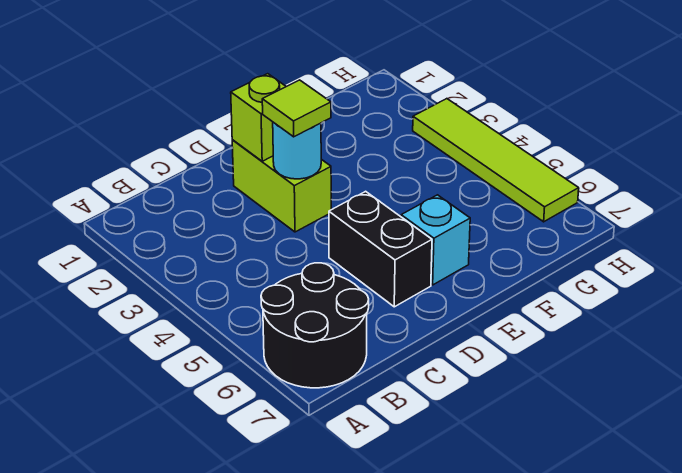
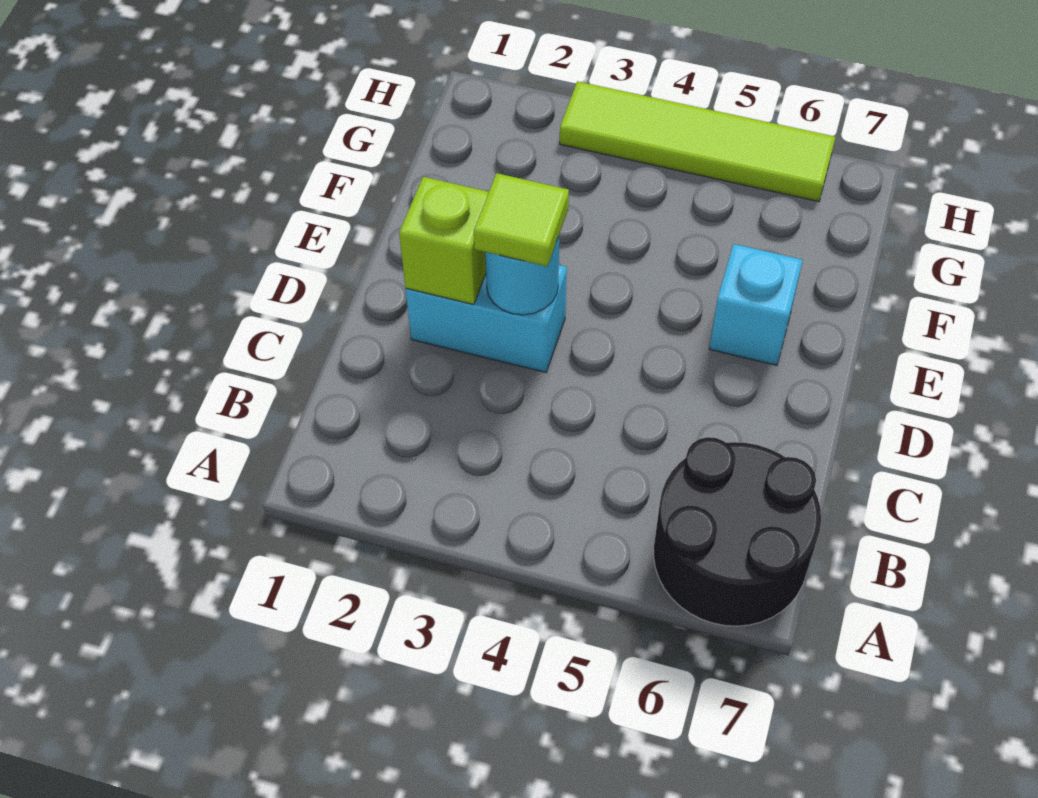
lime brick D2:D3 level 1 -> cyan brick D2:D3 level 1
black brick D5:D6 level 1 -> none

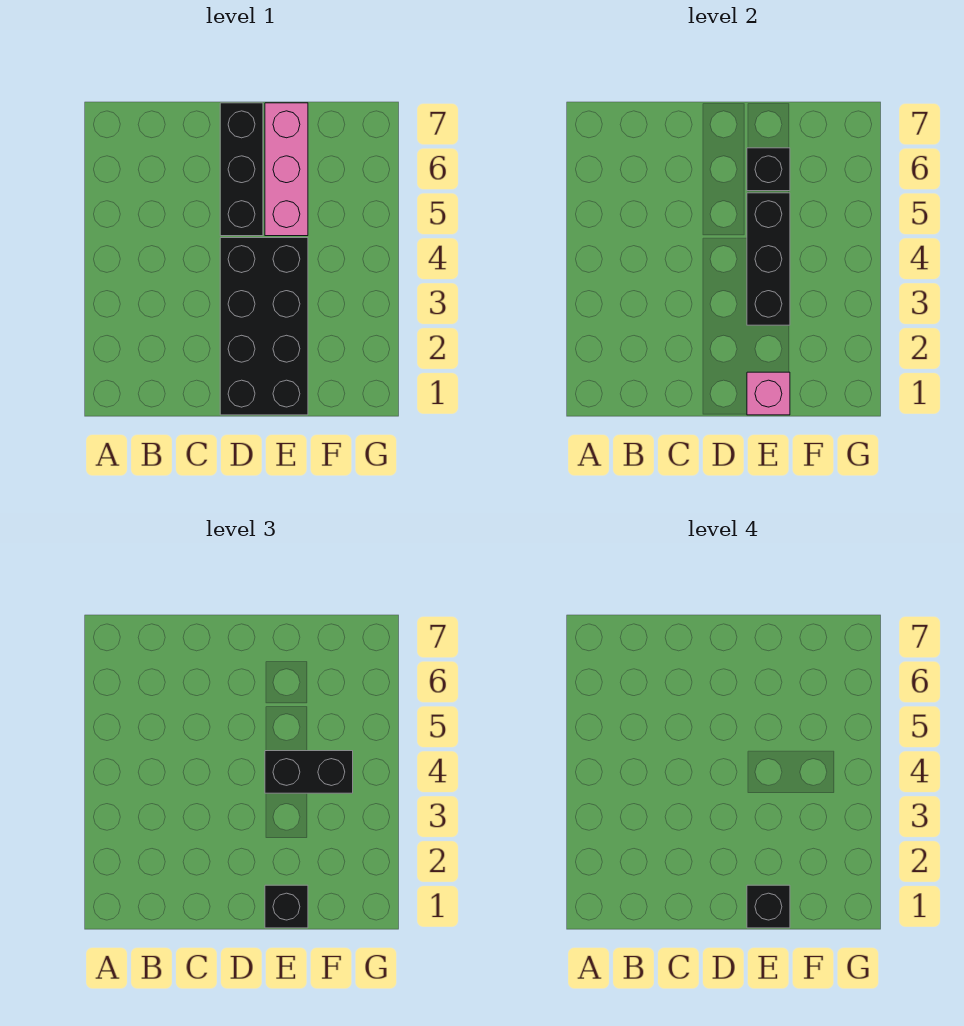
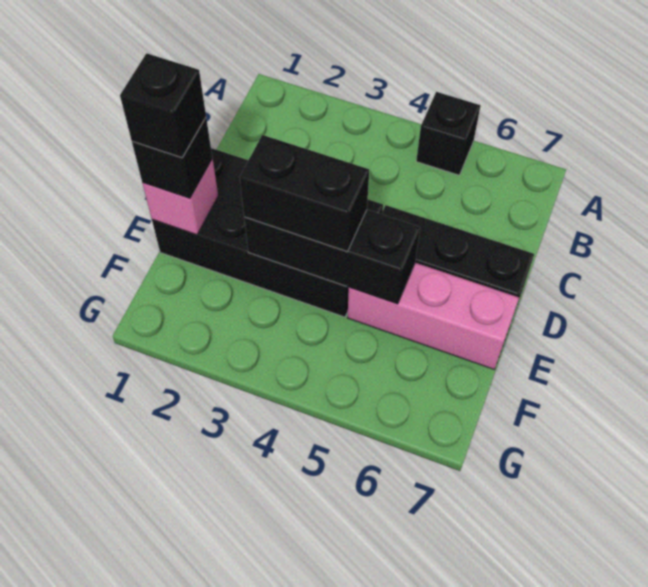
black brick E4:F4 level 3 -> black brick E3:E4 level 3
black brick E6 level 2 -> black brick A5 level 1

Your objective >> With the images removed, write out all of the material above exactly.

Exercise answer >>
lime brick D2:D3 level 1 -> cyan brick D2:D3 level 1
black brick D5:D6 level 1 -> none

black brick E4:F4 level 3 -> black brick E3:E4 level 3
black brick E6 level 2 -> black brick A5 level 1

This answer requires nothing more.